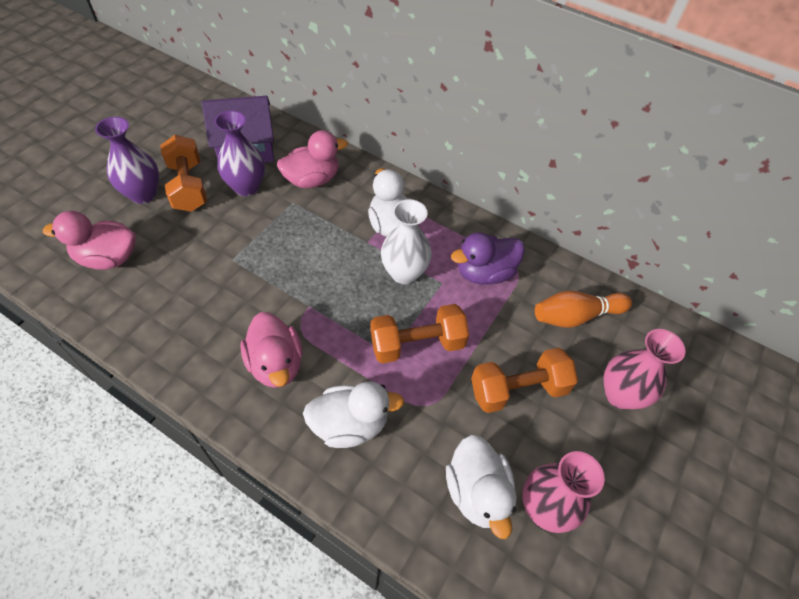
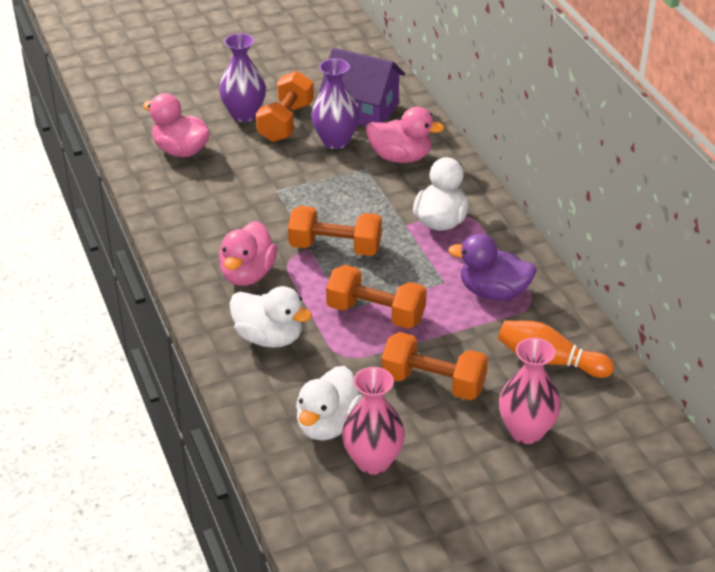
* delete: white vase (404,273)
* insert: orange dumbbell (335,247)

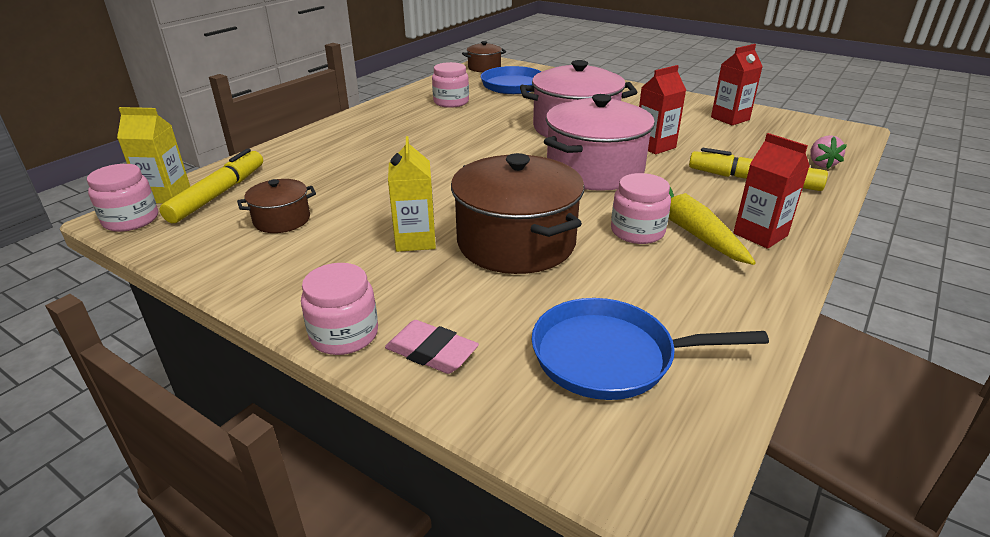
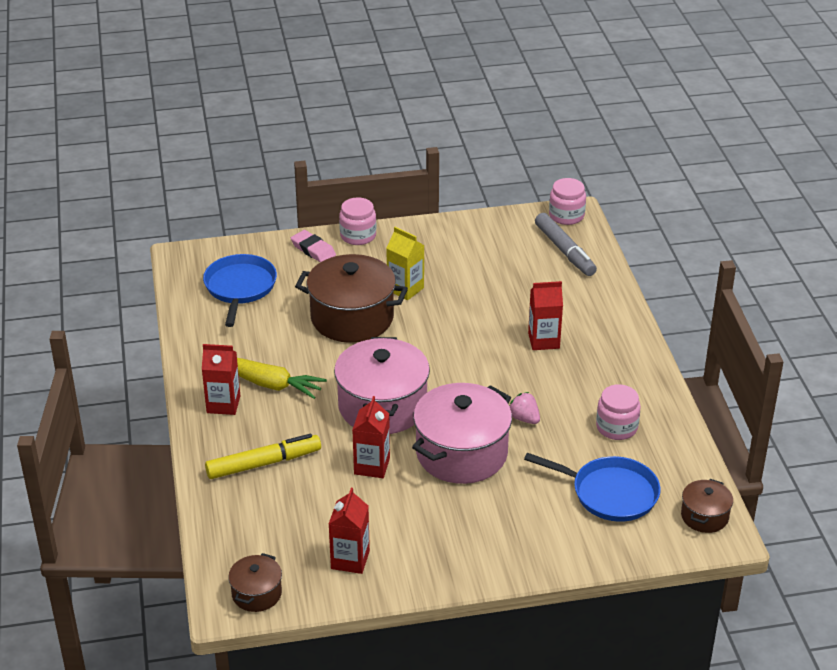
* delete: yellow carton (166,195)
* move: pink strawberry (821,164) to (524,418)
* recolor: yellow marker (218,194) to grey marker (564,251)
* delete: pink jar (637,231)
* move: brown pot (282,220) to (256,594)
* rotate: blue pan (609,356) = (240,288) 45 degrees counterclockwise
* rotate: pink eraser (431,352) = (313,250) 60 degrees clockwise
* insert: red carton (543,341)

*Problem to solve*. Produce the entries above once more, exactly as given, with each picture left out.

*Output of the exercise*.
* delete: white vase (404,273)
* insert: orange dumbbell (335,247)

* delete: yellow carton (166,195)
* move: pink strawberry (821,164) to (524,418)
* recolor: yellow marker (218,194) to grey marker (564,251)
* delete: pink jar (637,231)
* move: brown pot (282,220) to (256,594)
* rotate: blue pan (609,356) = (240,288) 45 degrees counterclockwise
* rotate: pink eraser (431,352) = (313,250) 60 degrees clockwise
* insert: red carton (543,341)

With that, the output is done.